### [Work request]
Repeat the data below in full. Pictures must not be part of the copy.

### [Supplied material]
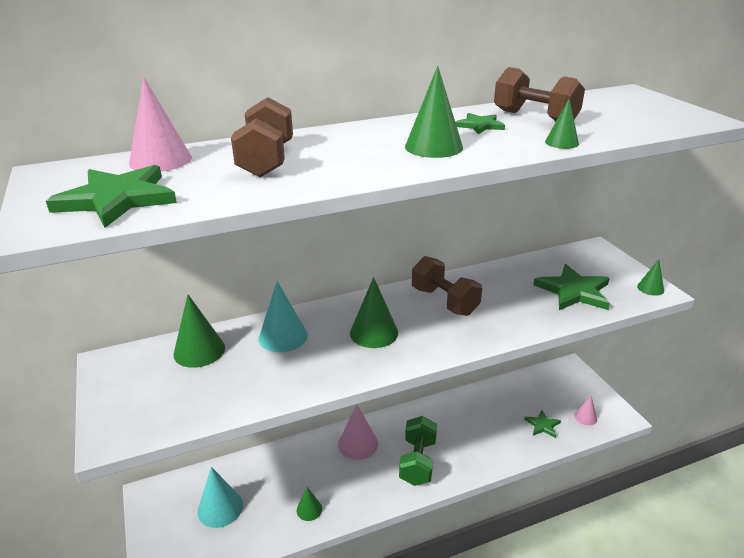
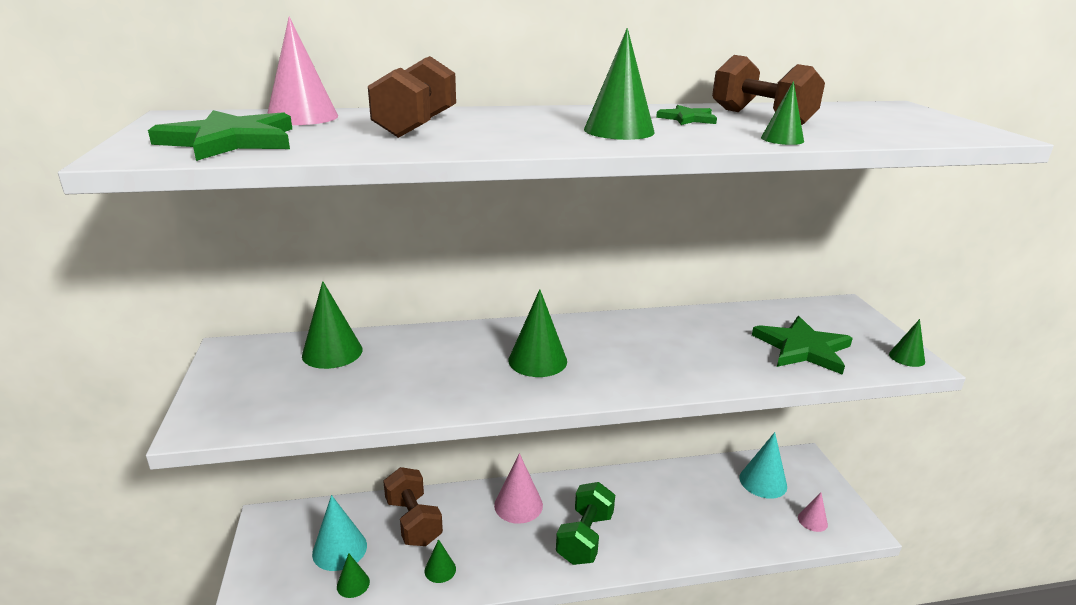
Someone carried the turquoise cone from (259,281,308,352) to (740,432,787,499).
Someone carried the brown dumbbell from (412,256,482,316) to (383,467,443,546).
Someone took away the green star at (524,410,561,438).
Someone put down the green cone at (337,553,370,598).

### [Output below]
Someone carried the turquoise cone from (259,281,308,352) to (740,432,787,499).
Someone carried the brown dumbbell from (412,256,482,316) to (383,467,443,546).
Someone took away the green star at (524,410,561,438).
Someone put down the green cone at (337,553,370,598).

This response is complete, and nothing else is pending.